* **About this task**:
Copy the listing verbatim, excluding any images found in it.
------------------------------
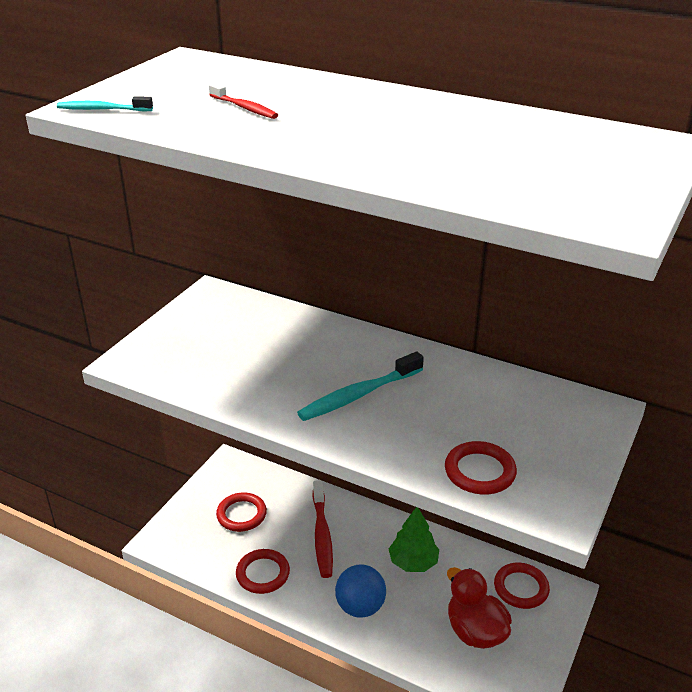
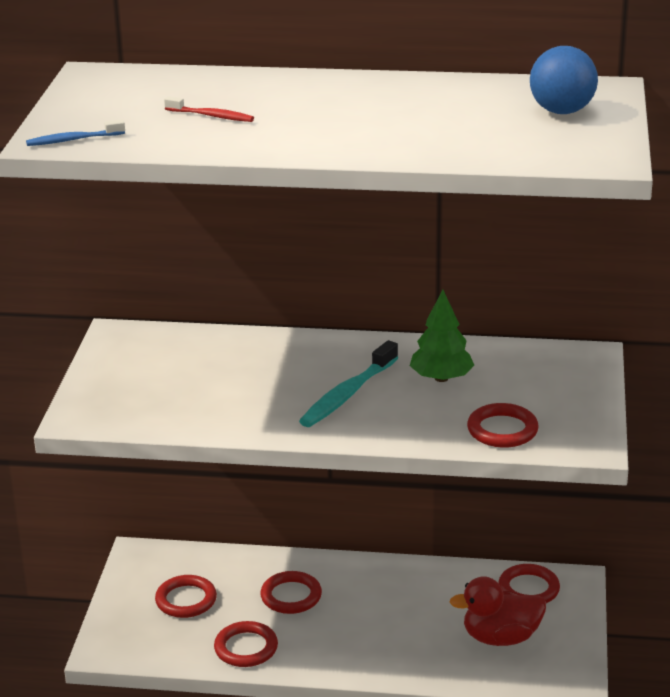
camera: 20 degrees left, 5 degrees down
(102, 109) = (73, 140): turquoise toothbrush -> blue toothbrush
(322, 535) = (291, 596): red toothbrush -> red ring
(360, 607) = (370, 649): blue ball -> blue ball (562, 111)
(413, 562) = (405, 595): green tree -> green tree (441, 378)
(475, 631) = (500, 637): red duck -> red duck turned 45 degrees counterclockwise

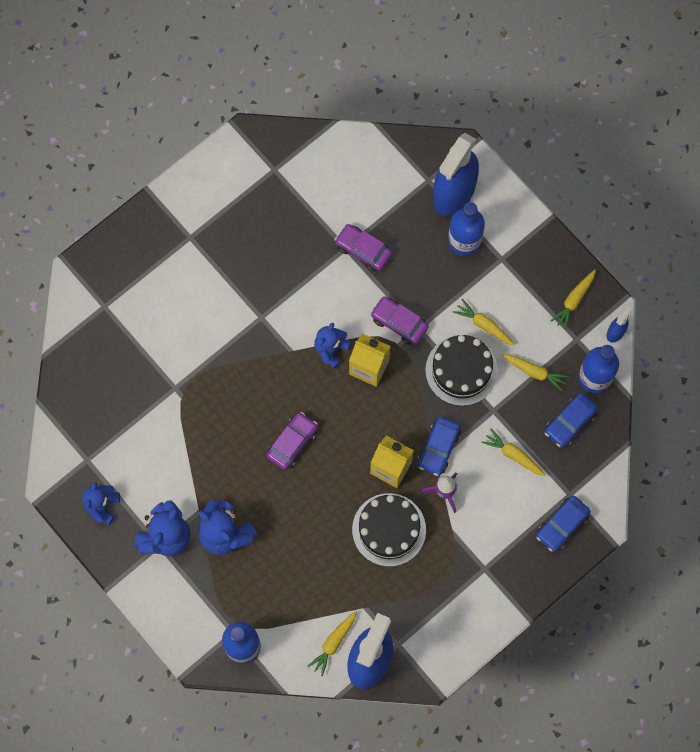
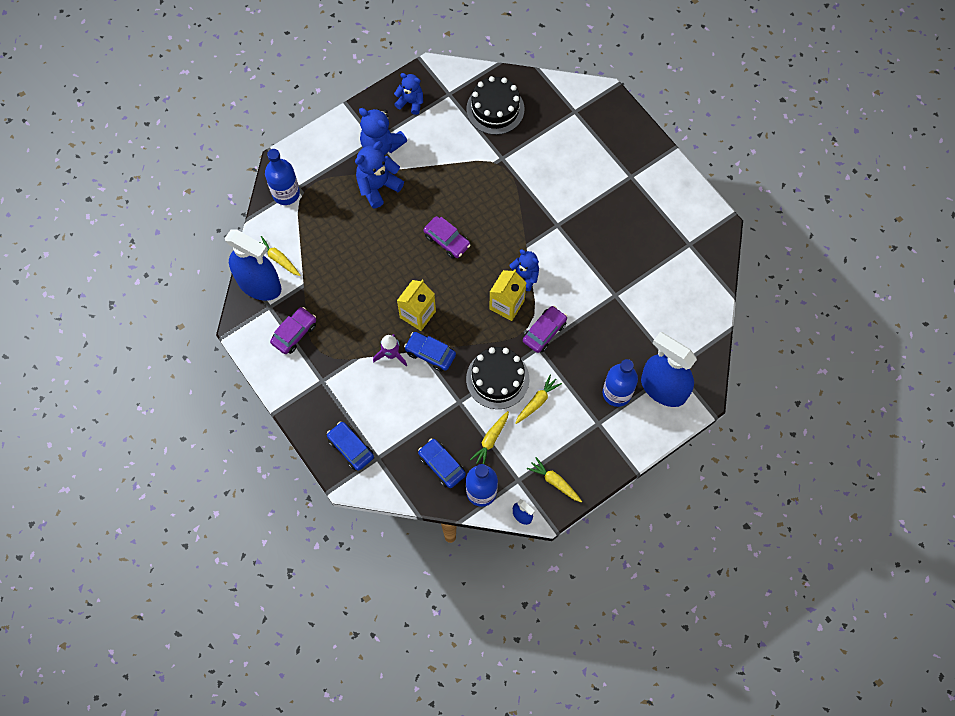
camera: 95 degrees right, 5 degrees down
(363, 250) = (612, 309): purple car -> purple car (294, 333)
(389, 529) = (365, 308): black cake -> black cake (495, 109)
(513, 455) = (417, 414): yellow carrot -> none

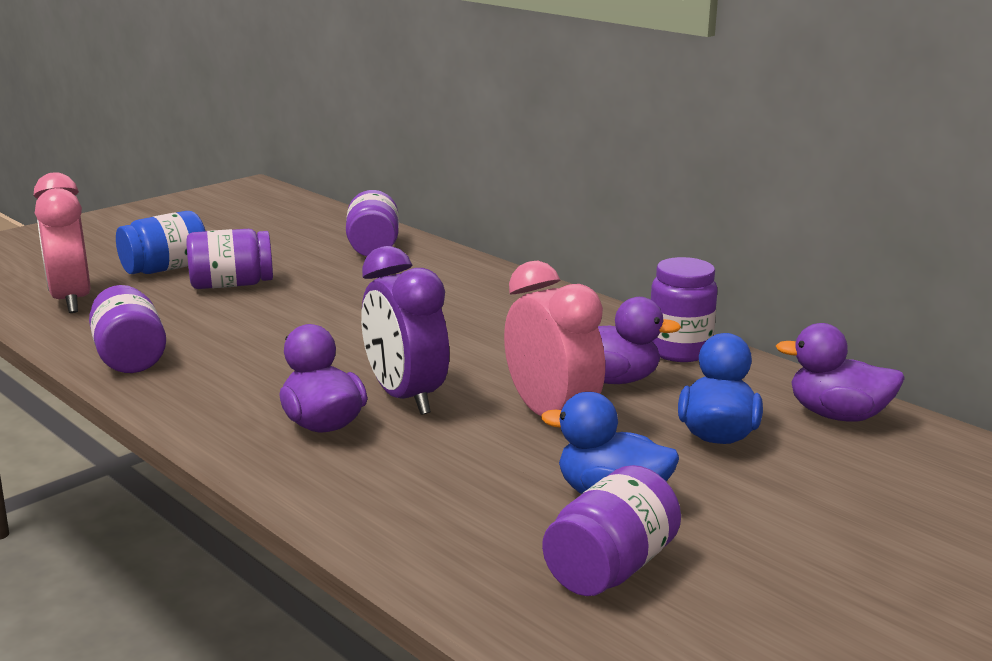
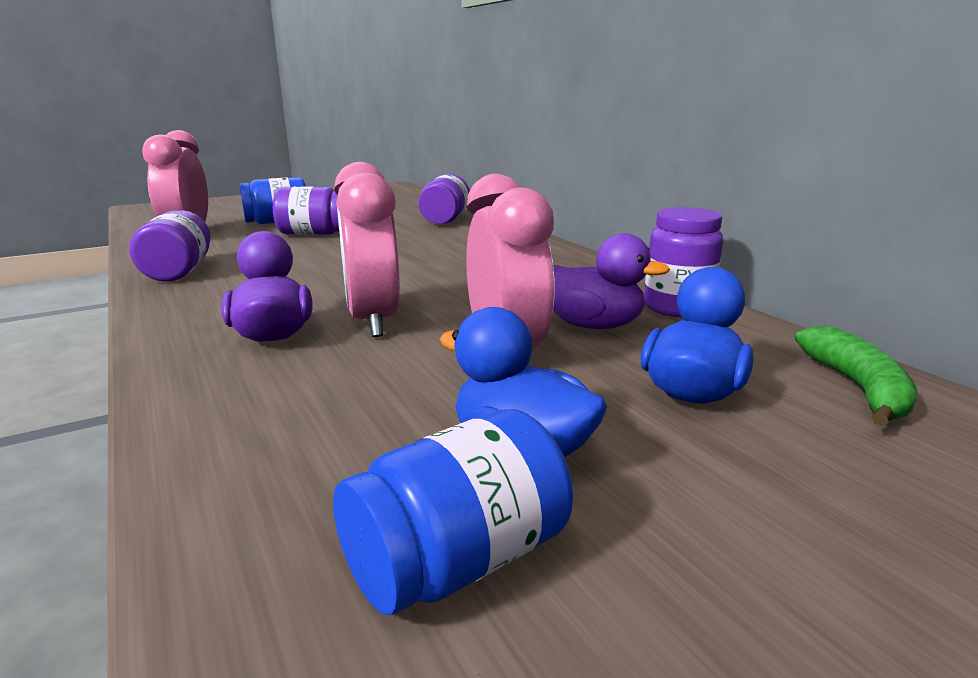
camera: 15 degrees right, 0 degrees up
(405, 397) = (373, 321): purple clock -> pink clock
(610, 568) = (457, 560): purple jar -> blue jar
(837, 415) = (856, 387): purple duck -> green banana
------------------------------
* **Solution to the exercise**:
camera: 20 degrees left, 5 degrees down
(102, 109) = (73, 140): turquoise toothbrush -> blue toothbrush
(322, 535) = (291, 596): red toothbrush -> red ring
(360, 607) = (370, 649): blue ball -> blue ball (562, 111)
(413, 562) = (405, 595): green tree -> green tree (441, 378)
(475, 631) = (500, 637): red duck -> red duck turned 45 degrees counterclockwise

camera: 95 degrees right, 5 degrees down
(363, 250) = (612, 309): purple car -> purple car (294, 333)
(389, 529) = (365, 308): black cake -> black cake (495, 109)
(513, 455) = (417, 414): yellow carrot -> none

camera: 15 degrees right, 0 degrees up
(405, 397) = (373, 321): purple clock -> pink clock
(610, 568) = (457, 560): purple jar -> blue jar
(837, 415) = (856, 387): purple duck -> green banana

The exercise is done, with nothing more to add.